▸ WHAT YOU SHOULD DO
Would you please return the lines of the entries below starting at the line that has "D1: diode (A N23, K N3) -> none" and ending at the line that has "R18: 1.6M (N8, N27) -> 680k (N8, N27)", both included, exactly as they are?

▸ DATA LISTING
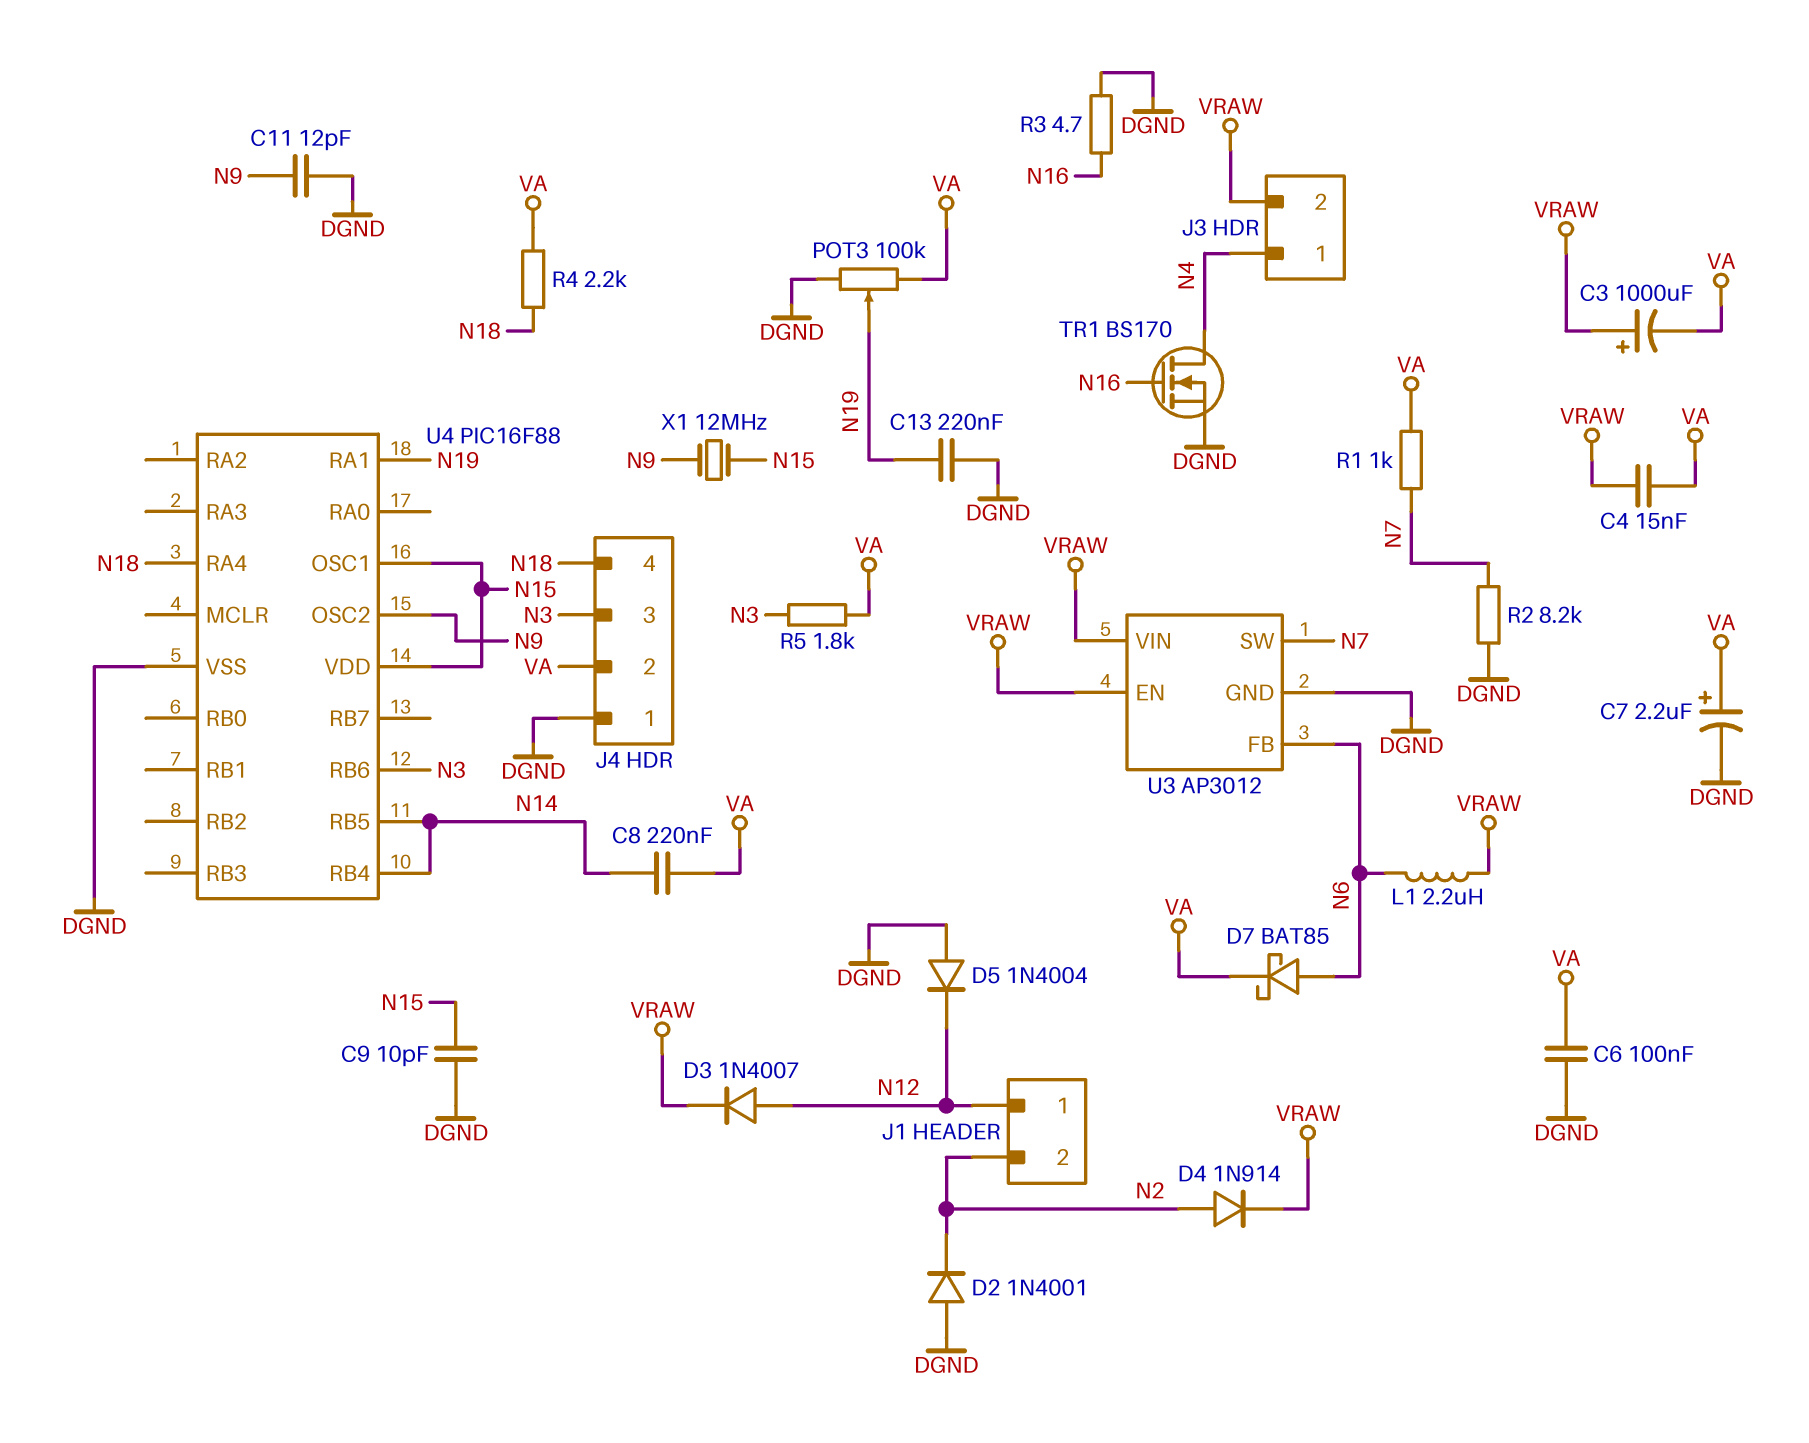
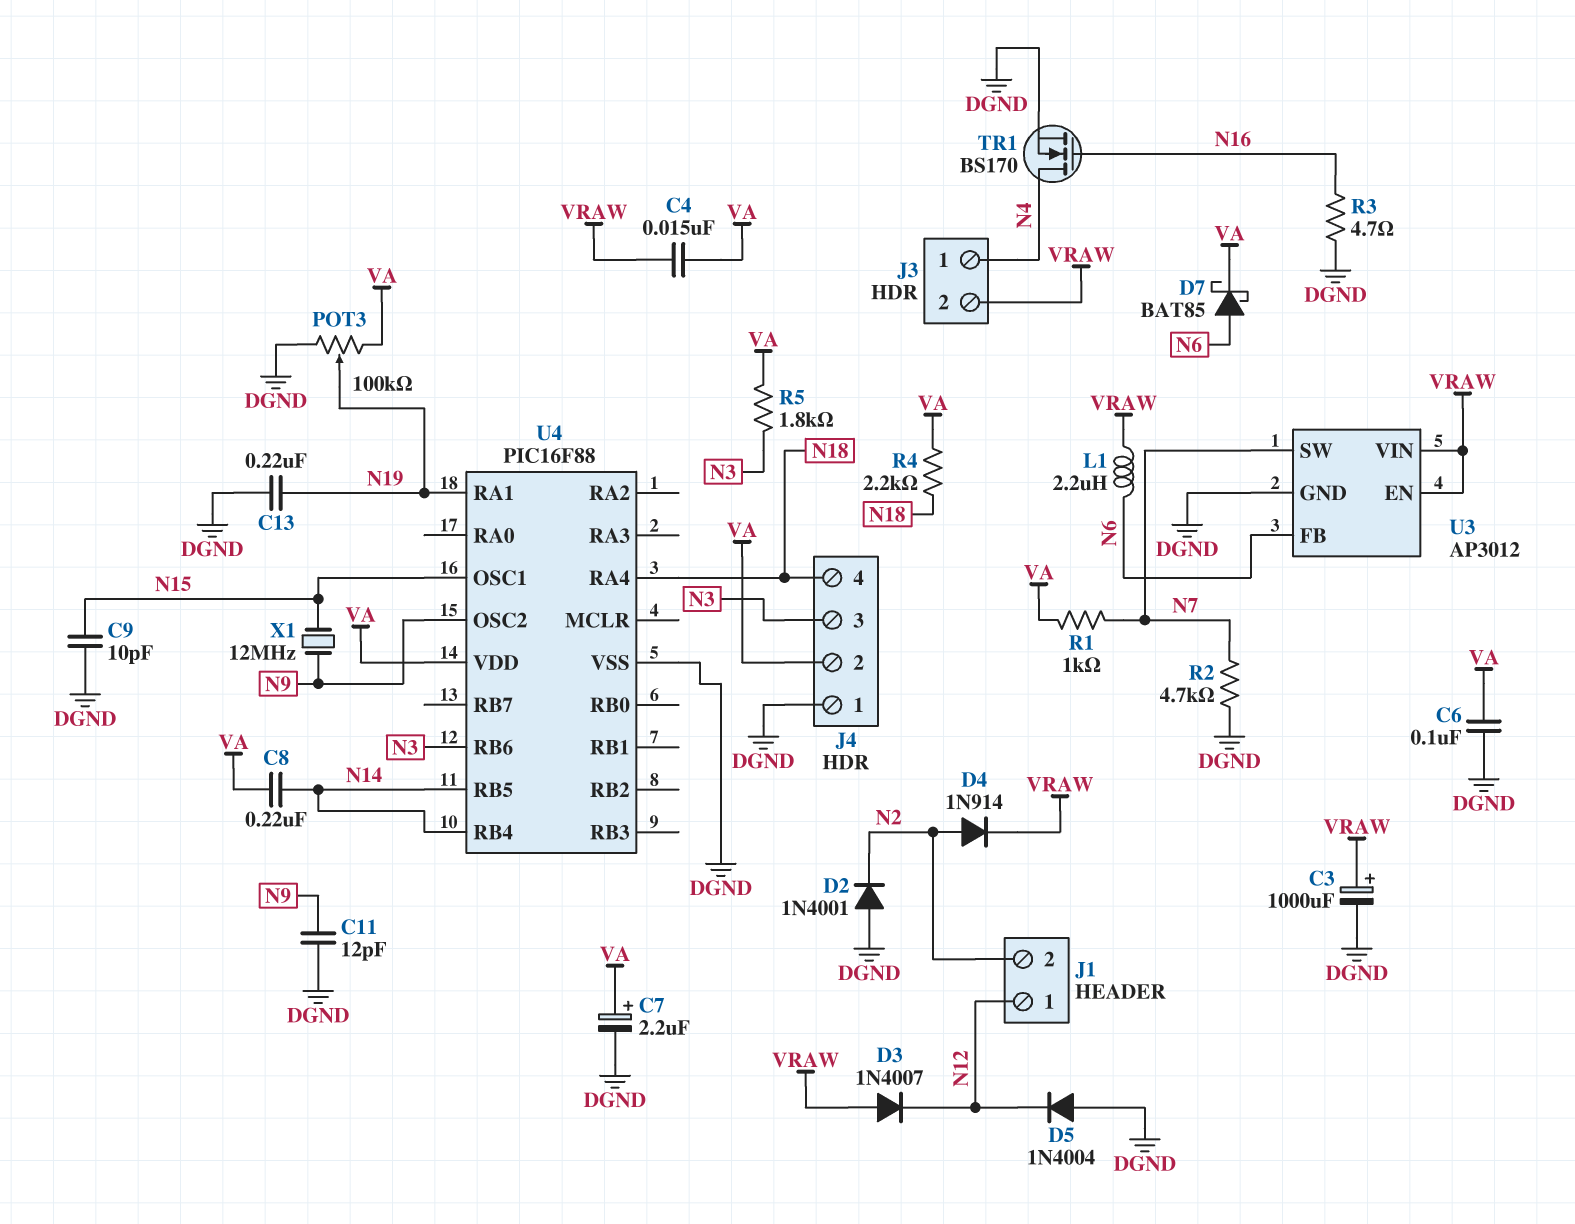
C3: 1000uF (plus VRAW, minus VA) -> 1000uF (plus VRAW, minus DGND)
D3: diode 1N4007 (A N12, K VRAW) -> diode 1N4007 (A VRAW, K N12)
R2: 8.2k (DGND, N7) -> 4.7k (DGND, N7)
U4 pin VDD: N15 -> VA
---
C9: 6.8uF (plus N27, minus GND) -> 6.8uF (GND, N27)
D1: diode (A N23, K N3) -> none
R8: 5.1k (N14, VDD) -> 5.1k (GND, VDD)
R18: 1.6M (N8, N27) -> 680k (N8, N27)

▸ EXERCISE SOLUTION
D1: diode (A N23, K N3) -> none
R8: 5.1k (N14, VDD) -> 5.1k (GND, VDD)
R18: 1.6M (N8, N27) -> 680k (N8, N27)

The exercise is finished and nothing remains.